Stored data
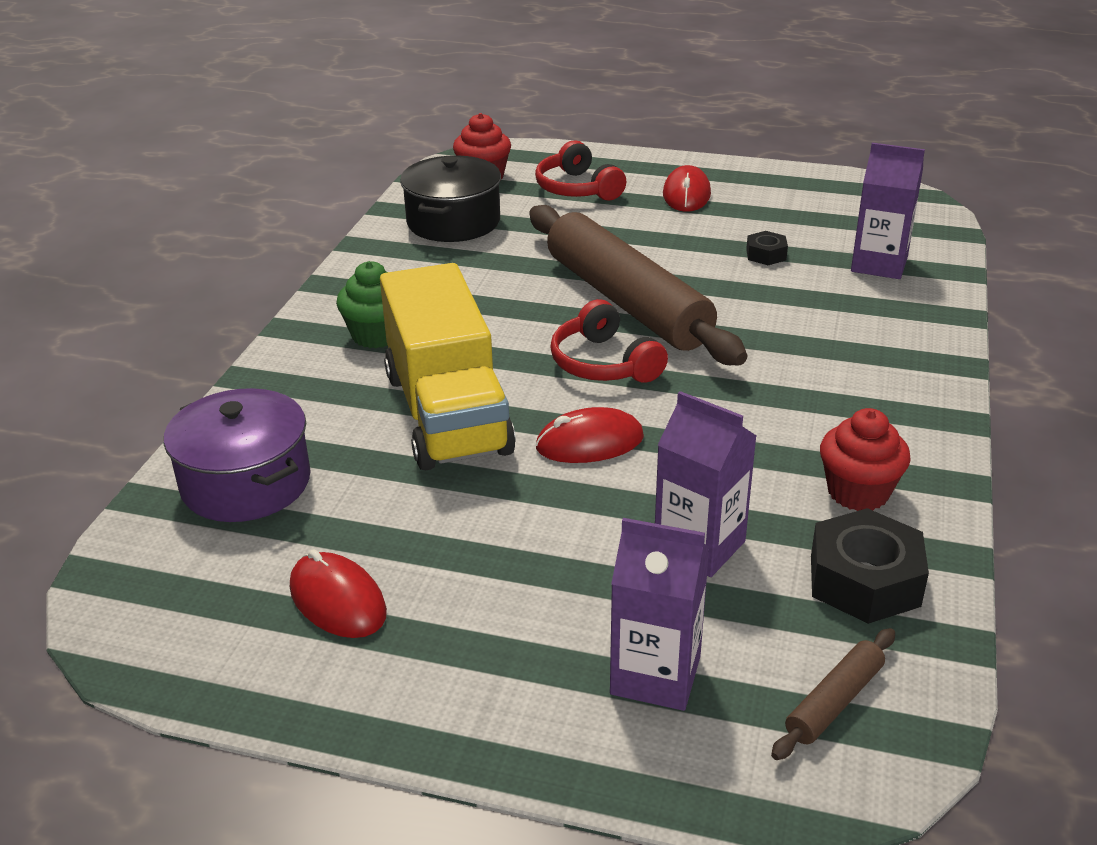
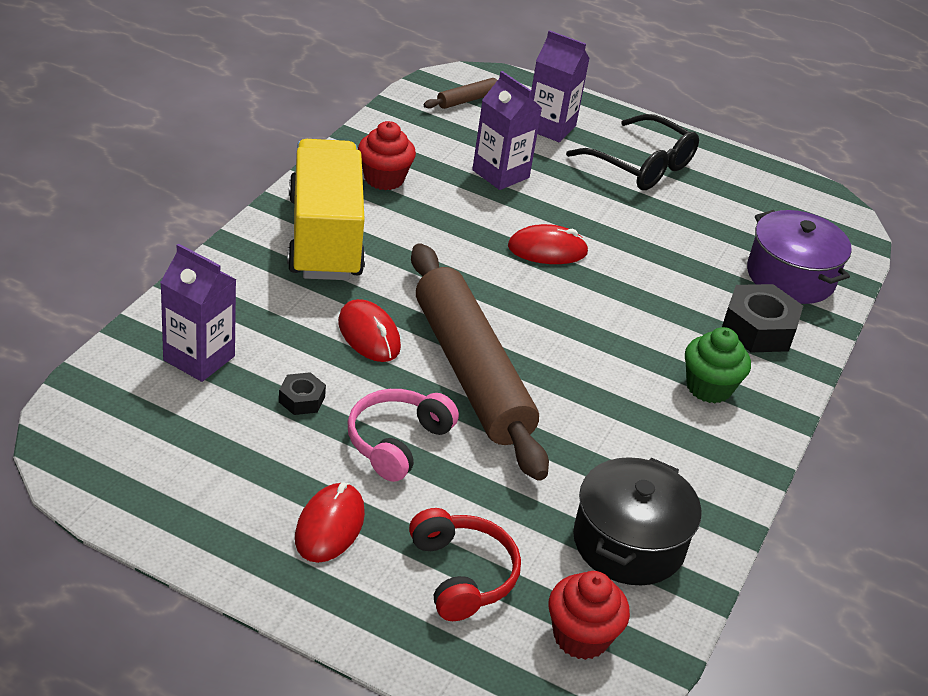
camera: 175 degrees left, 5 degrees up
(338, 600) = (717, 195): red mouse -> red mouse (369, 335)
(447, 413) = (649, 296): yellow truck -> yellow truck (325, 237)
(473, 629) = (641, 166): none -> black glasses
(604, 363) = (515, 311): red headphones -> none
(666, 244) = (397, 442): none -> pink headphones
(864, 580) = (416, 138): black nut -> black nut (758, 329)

• [WORK REQUEST]: Up to and including the line with "(666, 244) = (397, 442): none", copy the data above from its first line. Skip pictures.

• [SOLVED PROBLEM]:
camera: 175 degrees left, 5 degrees up
(338, 600) = (717, 195): red mouse -> red mouse (369, 335)
(447, 413) = (649, 296): yellow truck -> yellow truck (325, 237)
(473, 629) = (641, 166): none -> black glasses
(604, 363) = (515, 311): red headphones -> none
(666, 244) = (397, 442): none -> pink headphones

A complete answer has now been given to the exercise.